Stored data:
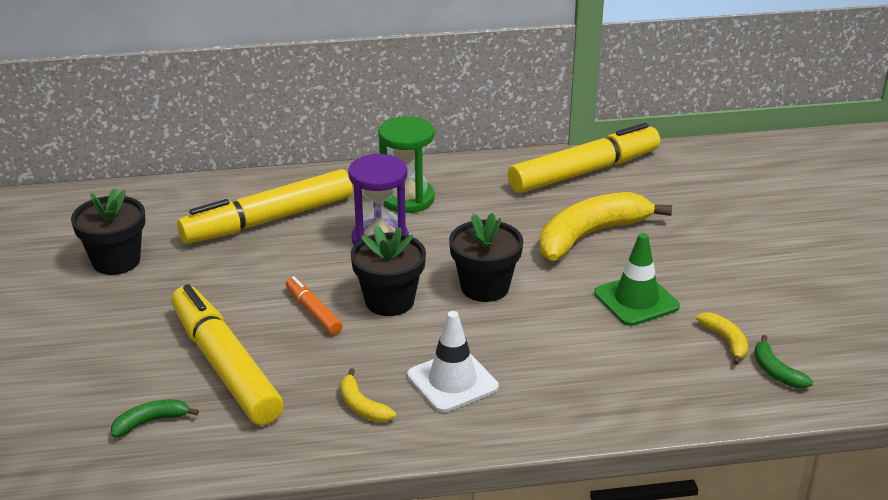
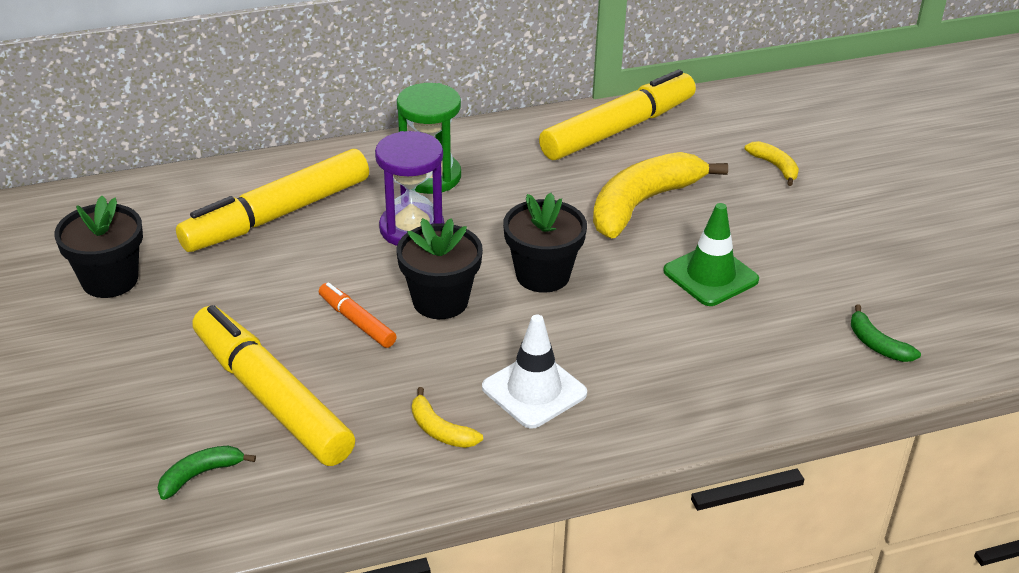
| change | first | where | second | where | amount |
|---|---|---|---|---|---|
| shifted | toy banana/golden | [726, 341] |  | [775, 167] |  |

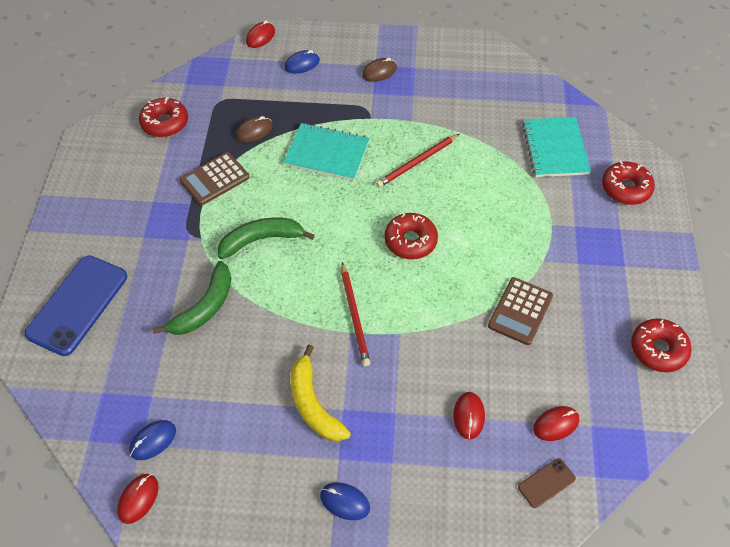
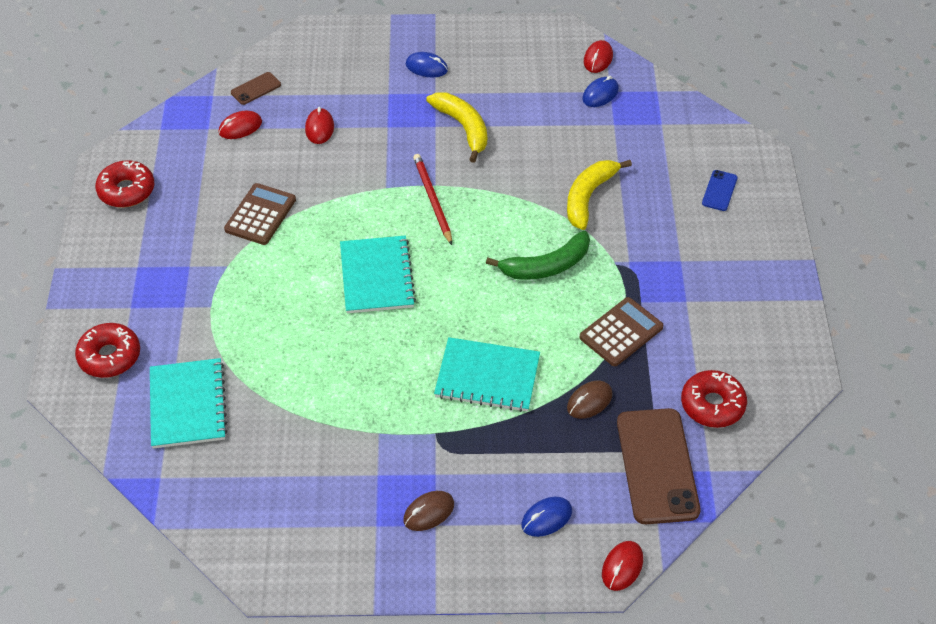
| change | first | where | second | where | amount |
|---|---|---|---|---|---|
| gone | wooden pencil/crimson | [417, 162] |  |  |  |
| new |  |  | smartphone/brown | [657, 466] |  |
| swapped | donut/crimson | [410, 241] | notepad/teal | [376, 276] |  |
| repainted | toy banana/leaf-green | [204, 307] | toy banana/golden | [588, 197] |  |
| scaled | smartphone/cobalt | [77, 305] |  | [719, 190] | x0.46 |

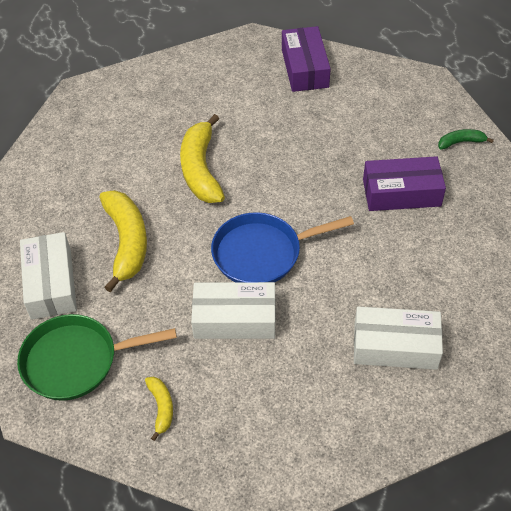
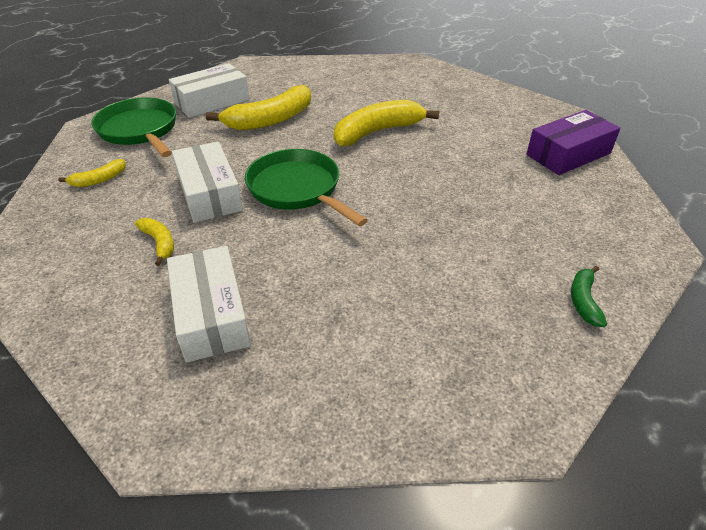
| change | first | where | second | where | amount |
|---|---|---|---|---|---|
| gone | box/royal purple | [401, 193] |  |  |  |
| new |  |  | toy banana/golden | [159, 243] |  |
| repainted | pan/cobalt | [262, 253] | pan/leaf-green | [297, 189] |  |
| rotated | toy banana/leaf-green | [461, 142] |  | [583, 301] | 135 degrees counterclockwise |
...
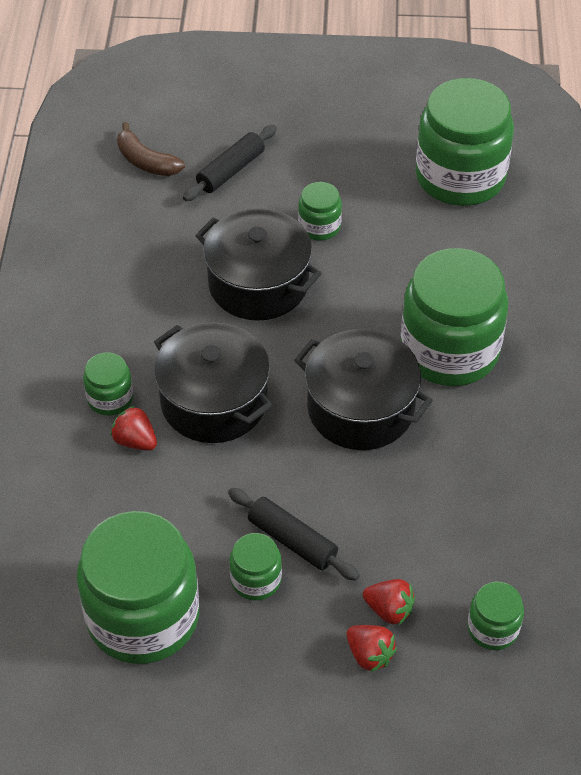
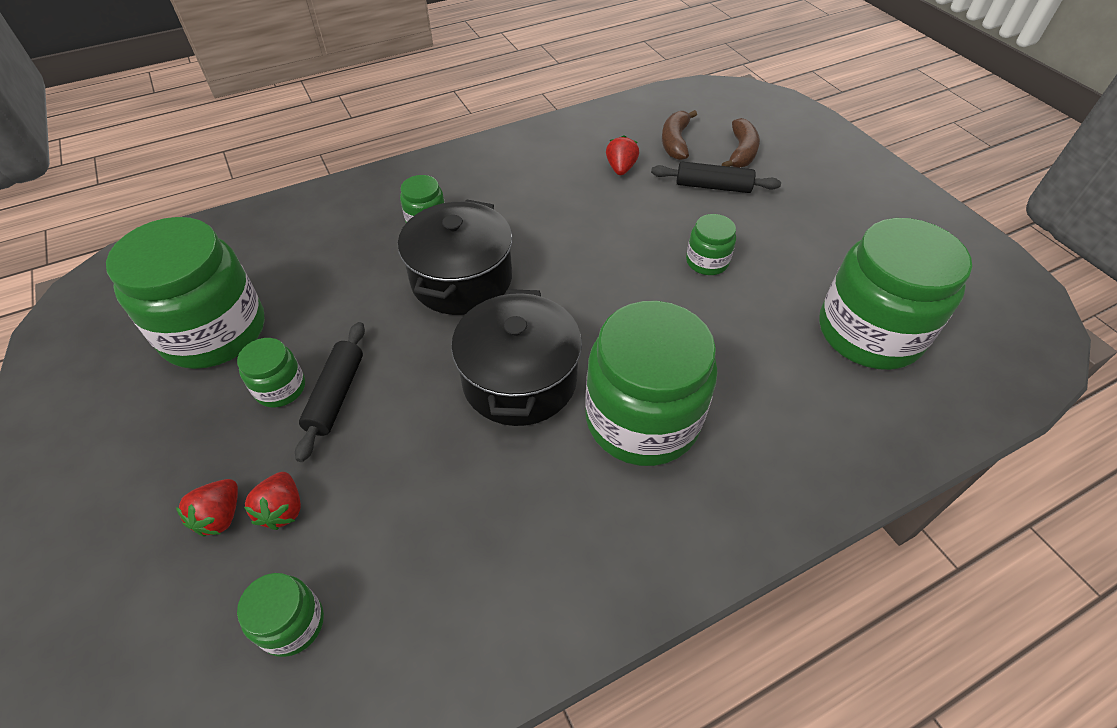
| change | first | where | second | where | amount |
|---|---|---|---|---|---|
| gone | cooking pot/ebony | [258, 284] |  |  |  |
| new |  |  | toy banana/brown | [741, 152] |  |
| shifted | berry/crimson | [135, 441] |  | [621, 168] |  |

» THE TASK
Although the records above contain pictures, the copy must not; set down exactly the lines from the one with "190] | x0.46 |" up to and including the one with "degrees counterclockwise |".

» YOUR RESPONSE
| scaled | smartphone/cobalt | [77, 305] |  | [719, 190] | x0.46 |

| change | first | where | second | where | amount |
|---|---|---|---|---|---|
| gone | box/royal purple | [401, 193] |  |  |  |
| new |  |  | toy banana/golden | [159, 243] |  |
| repainted | pan/cobalt | [262, 253] | pan/leaf-green | [297, 189] |  |
| rotated | toy banana/leaf-green | [461, 142] |  | [583, 301] | 135 degrees counterclockwise |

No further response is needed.